§ **Exercise requirements**: Please output the section of the listing below that opens with the line containing "CN101 pin 1: GND -> MID" and closes with the line containing "R108: 130 (LEDK, STG) -> 330 (LEDK, STG)", exactly and with nothing else.

=====

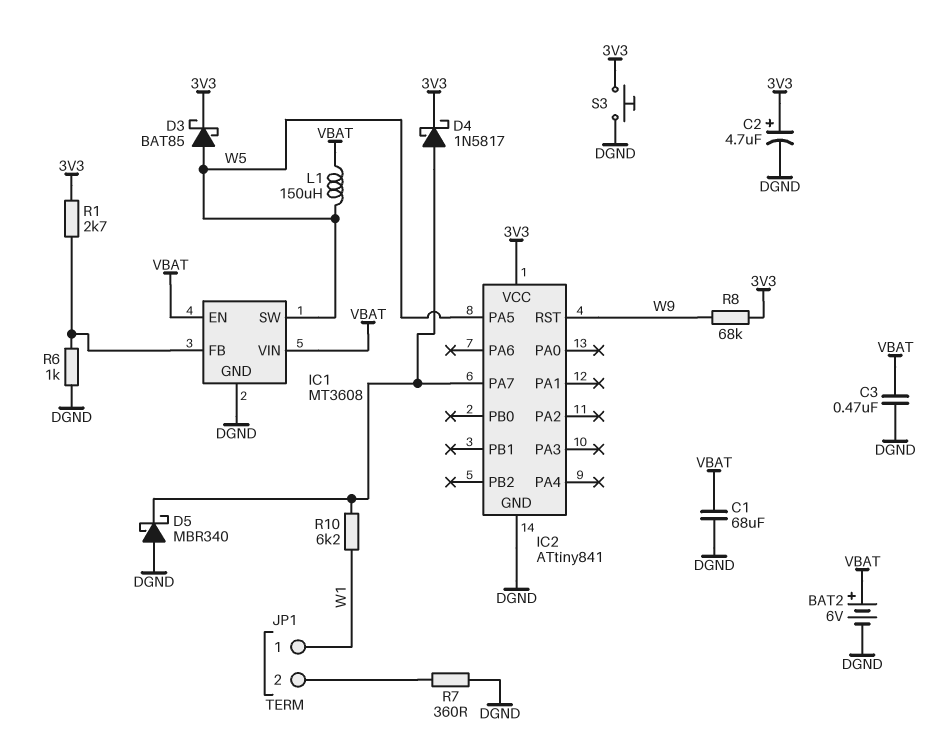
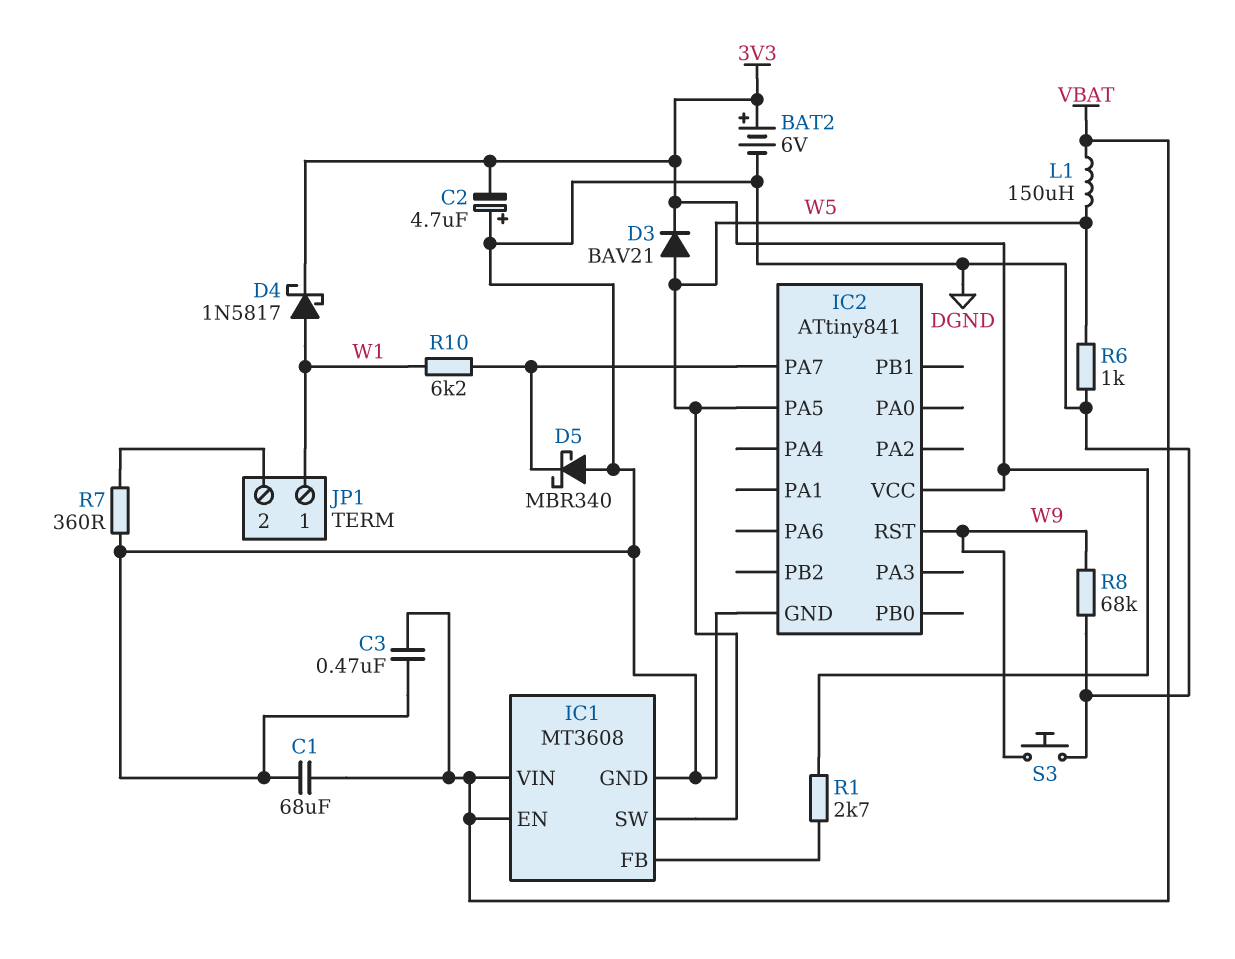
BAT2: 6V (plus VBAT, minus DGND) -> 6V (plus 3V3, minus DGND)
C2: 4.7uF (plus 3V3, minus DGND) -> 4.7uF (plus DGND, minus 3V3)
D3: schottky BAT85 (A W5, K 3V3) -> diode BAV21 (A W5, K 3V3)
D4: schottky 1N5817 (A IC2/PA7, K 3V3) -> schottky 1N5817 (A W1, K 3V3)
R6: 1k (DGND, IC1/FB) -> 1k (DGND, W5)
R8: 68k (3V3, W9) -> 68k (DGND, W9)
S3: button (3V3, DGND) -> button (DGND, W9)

=====

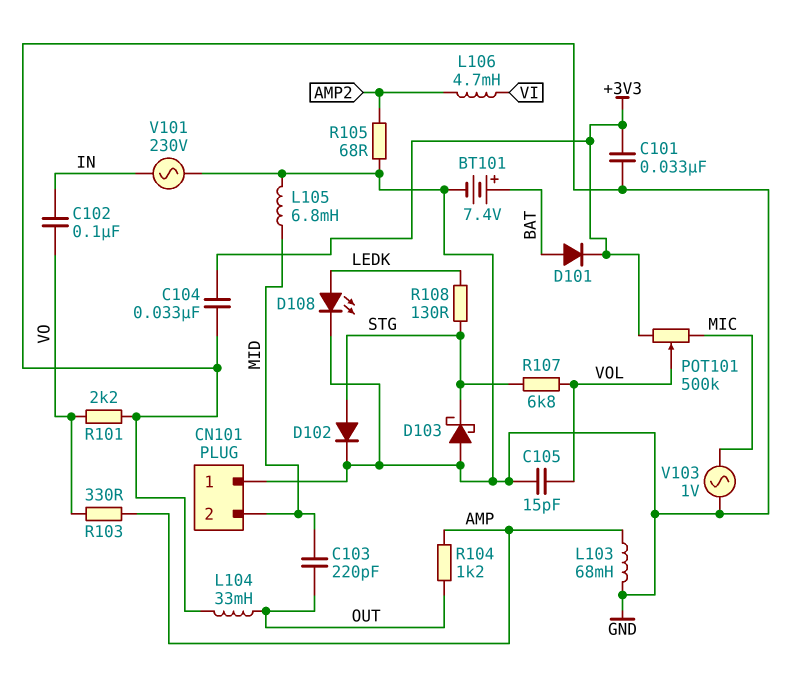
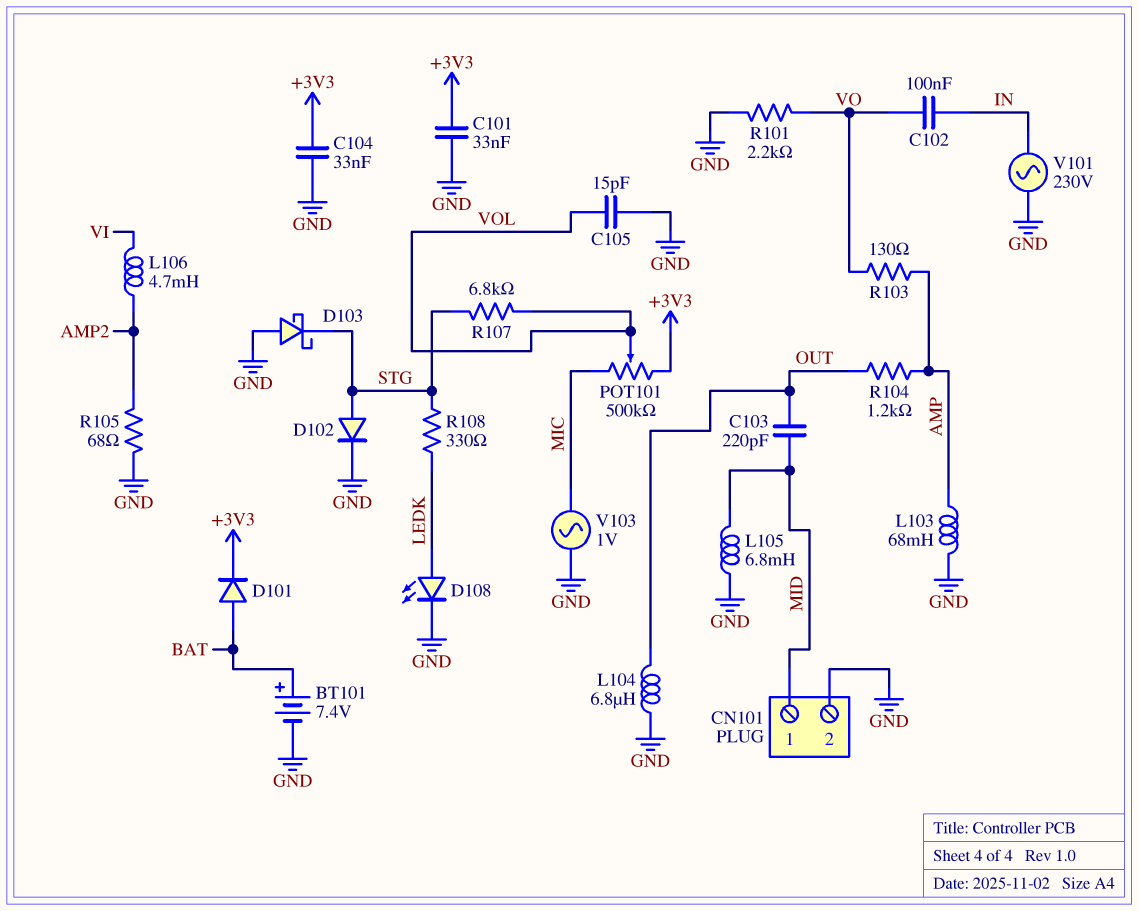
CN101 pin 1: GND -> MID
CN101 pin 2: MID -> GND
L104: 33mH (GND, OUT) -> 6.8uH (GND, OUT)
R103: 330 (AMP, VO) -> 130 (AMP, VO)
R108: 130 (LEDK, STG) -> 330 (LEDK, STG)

=====

§ **Your response**:
CN101 pin 1: GND -> MID
CN101 pin 2: MID -> GND
L104: 33mH (GND, OUT) -> 6.8uH (GND, OUT)
R103: 330 (AMP, VO) -> 130 (AMP, VO)
R108: 130 (LEDK, STG) -> 330 (LEDK, STG)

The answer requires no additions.